Give the data below again exactly as it stands. Omit the pictures.

***** Data provided

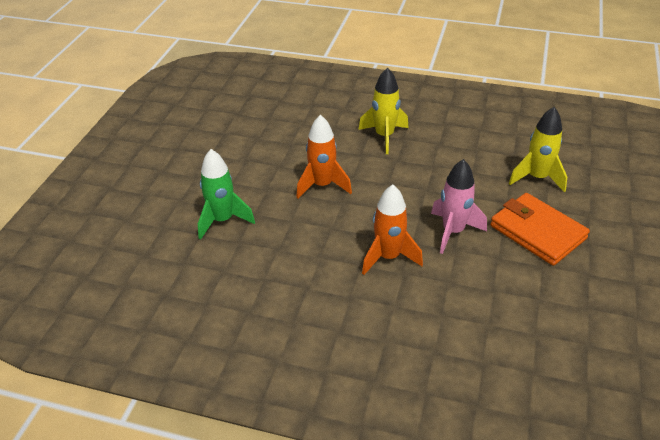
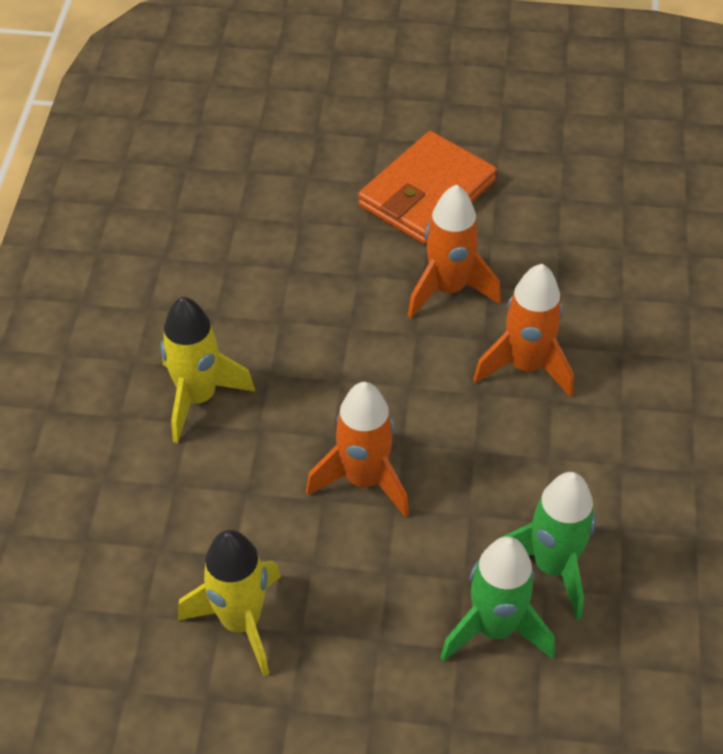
camera: 100 degrees left, 10 degrees up
(250, 247) = (552, 566): none -> green rocket
(453, 231) = (448, 289): pink rocket -> orange rocket
(537, 178) = (297, 189): yellow rocket -> yellow rocket (241, 622)

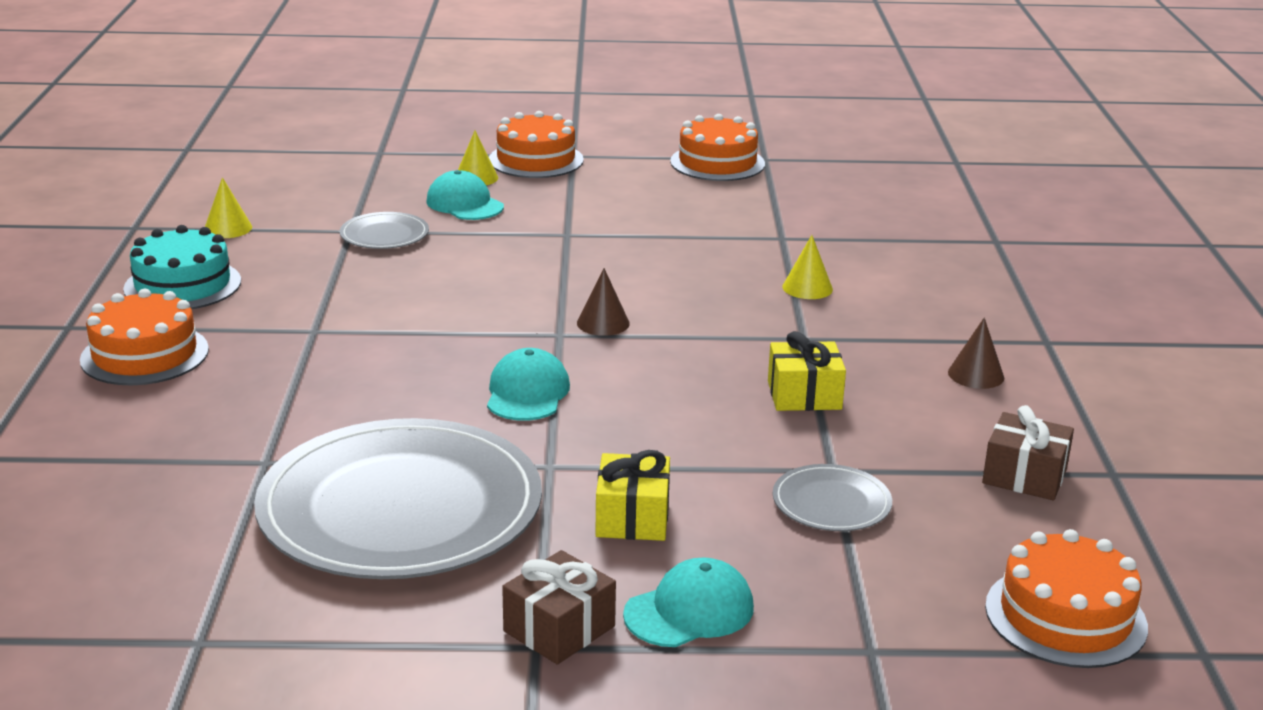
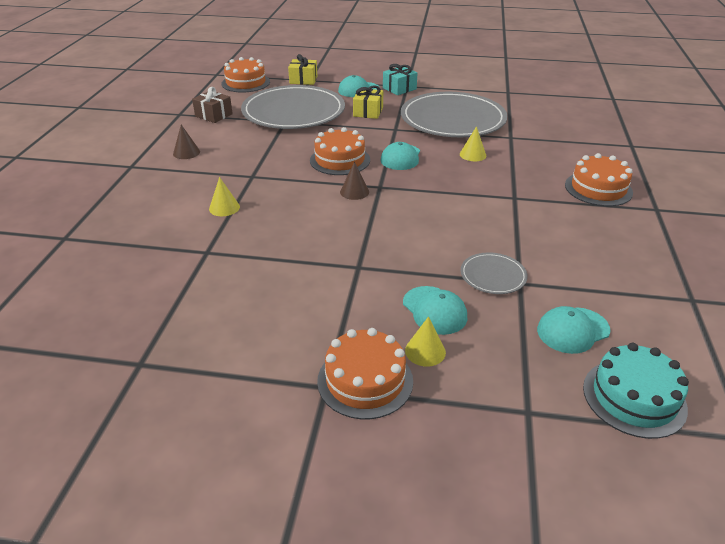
camera: 170 degrees left, 10 degrees up
(183, 285) = (611, 236): turquoise cake -> turquoise cake (634, 397)
(228, 228) = (616, 292): yellow cone -> yellow cone (473, 155)
(305, 198) = (573, 330): none -> turquoise cap
(559, 629) = (399, 88): brown gift -> turquoise gift
(717, 163) = (190, 360): orange cake -> orange cake (340, 160)
(804, 395) = (274, 148): yellow gift -> yellow gift (303, 80)
(831, 503) = (293, 112): grey plate -> grey plate, size x2.34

**********

[Solution to this exercise]:
camera: 100 degrees left, 10 degrees up
(250, 247) = (552, 566): none -> green rocket
(453, 231) = (448, 289): pink rocket -> orange rocket
(537, 178) = (297, 189): yellow rocket -> yellow rocket (241, 622)

camera: 170 degrees left, 10 degrees up
(183, 285) = (611, 236): turquoise cake -> turquoise cake (634, 397)
(228, 228) = (616, 292): yellow cone -> yellow cone (473, 155)
(305, 198) = (573, 330): none -> turquoise cap
(559, 629) = (399, 88): brown gift -> turquoise gift
(717, 163) = (190, 360): orange cake -> orange cake (340, 160)
(804, 395) = (274, 148): yellow gift -> yellow gift (303, 80)
(831, 503) = (293, 112): grey plate -> grey plate, size x2.34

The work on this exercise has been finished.